**Exercise details**.
Only the lines from the start of the data through the line with "F1: 2A (JACK, VEXT) -> 2A (GND, JACK)" belong in the copy. Restate them word for word, minus the pictures.

**Task data**.
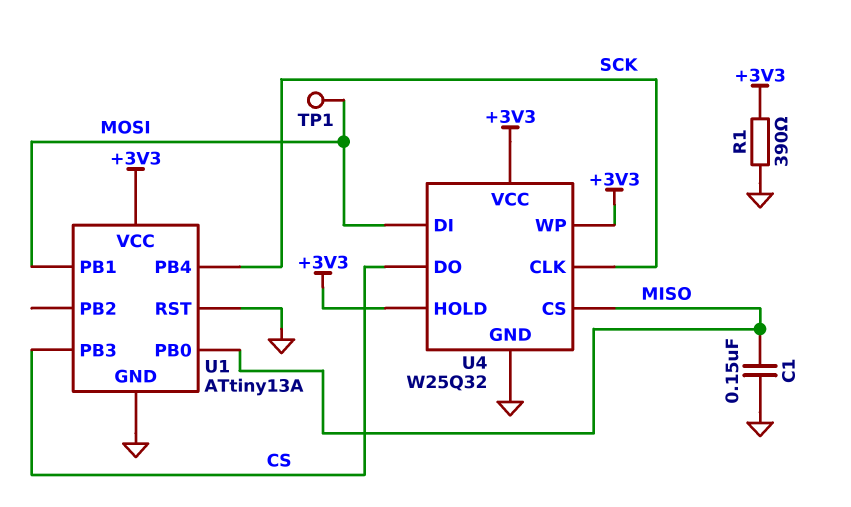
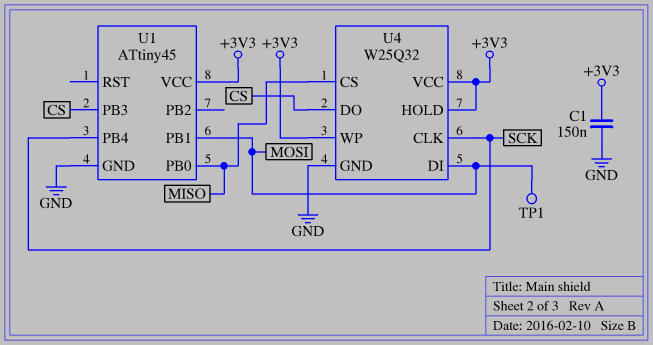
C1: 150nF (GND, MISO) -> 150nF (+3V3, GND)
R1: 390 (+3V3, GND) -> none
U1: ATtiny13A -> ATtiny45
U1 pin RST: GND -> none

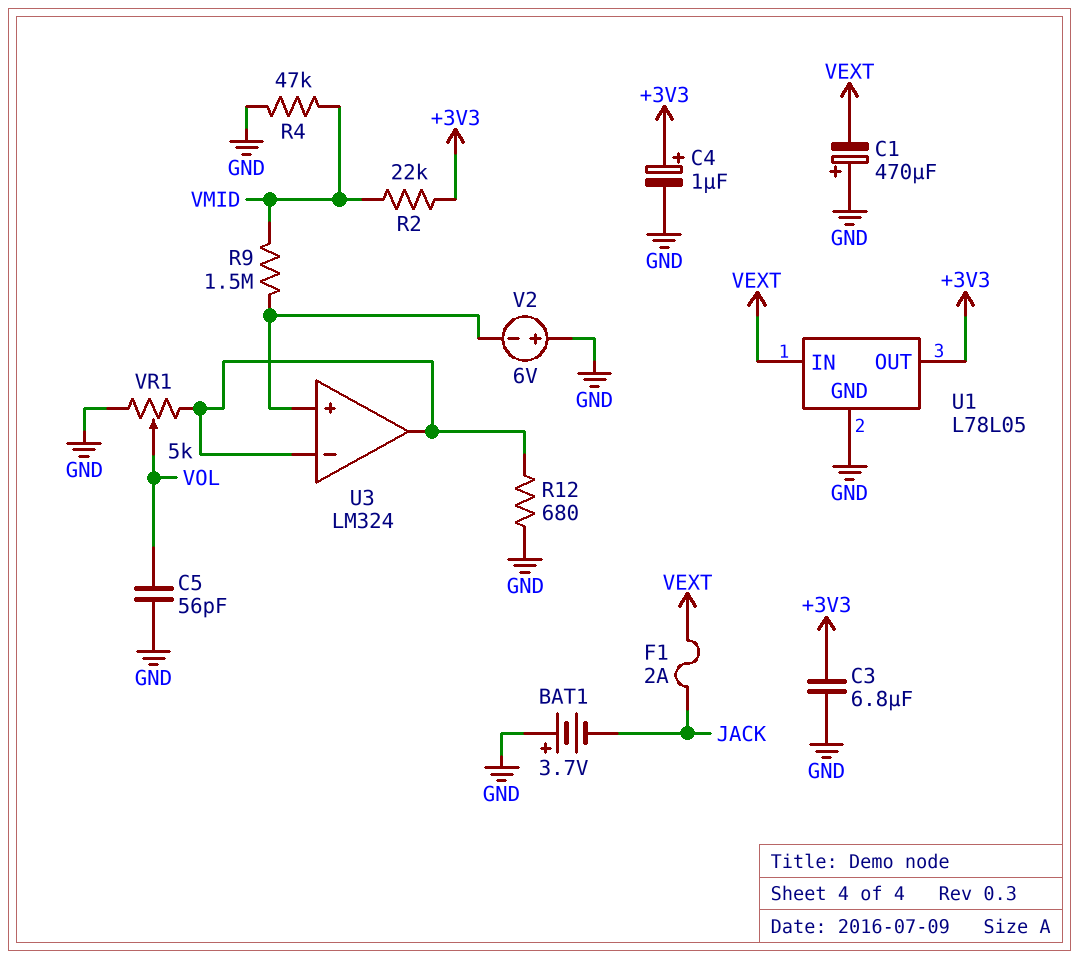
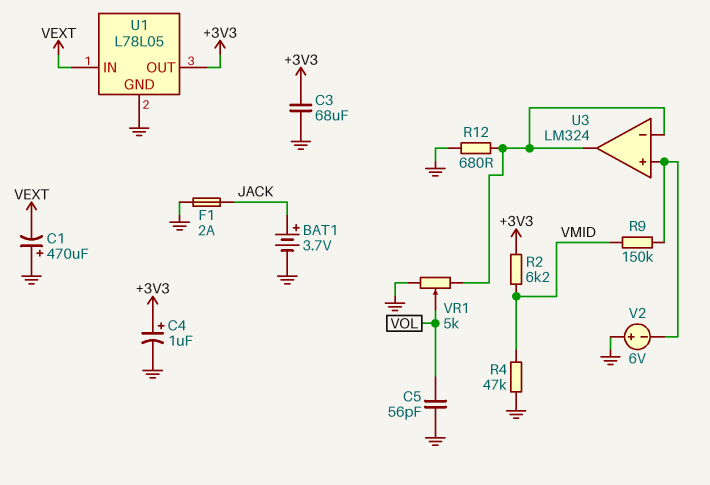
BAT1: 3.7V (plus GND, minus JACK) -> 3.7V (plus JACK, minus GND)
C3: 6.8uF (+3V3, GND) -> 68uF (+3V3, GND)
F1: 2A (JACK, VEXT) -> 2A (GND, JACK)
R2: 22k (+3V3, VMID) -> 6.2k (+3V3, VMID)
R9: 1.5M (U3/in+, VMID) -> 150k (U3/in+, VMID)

**Task solution**.
C1: 150nF (GND, MISO) -> 150nF (+3V3, GND)
R1: 390 (+3V3, GND) -> none
U1: ATtiny13A -> ATtiny45
U1 pin RST: GND -> none

BAT1: 3.7V (plus GND, minus JACK) -> 3.7V (plus JACK, minus GND)
C3: 6.8uF (+3V3, GND) -> 68uF (+3V3, GND)
F1: 2A (JACK, VEXT) -> 2A (GND, JACK)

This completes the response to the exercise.